= Instructions to follow =
From the line containing "cyan L-shape: (81, 148)" through the last line of the entries below, print each line exactly. Pictures stay out.

= Stored entries =
+ + + + +

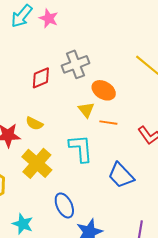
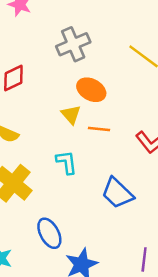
gray cross: (76, 64) -> (73, 44), moved
cyan L-shape: (81, 148) -> (67, 162), size x0.7

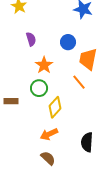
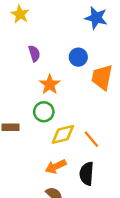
orange line: (79, 82) -> (91, 139), moved
yellow diamond: (55, 107) -> (63, 134), turned 35
black semicircle: (87, 142) -> (87, 174), moved

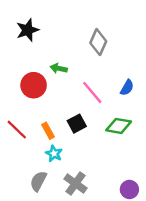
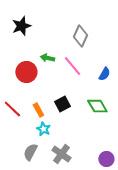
pink line: (92, 92) -> (72, 66), moved
green diamond: (119, 126) -> (97, 106), turned 50

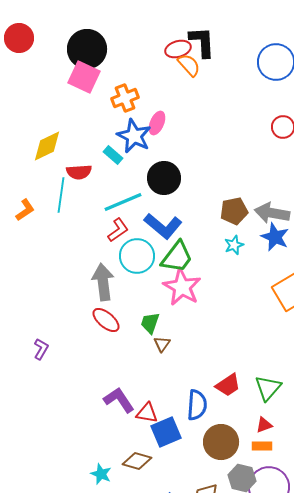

+ + + + +

= Problem solution =
cyan L-shape: (81, 148) -> (67, 162), size x0.7

orange line: (79, 82) -> (91, 139), moved
yellow diamond: (55, 107) -> (63, 134), turned 35
black semicircle: (87, 142) -> (87, 174), moved

pink line: (92, 92) -> (72, 66), moved
green diamond: (119, 126) -> (97, 106), turned 50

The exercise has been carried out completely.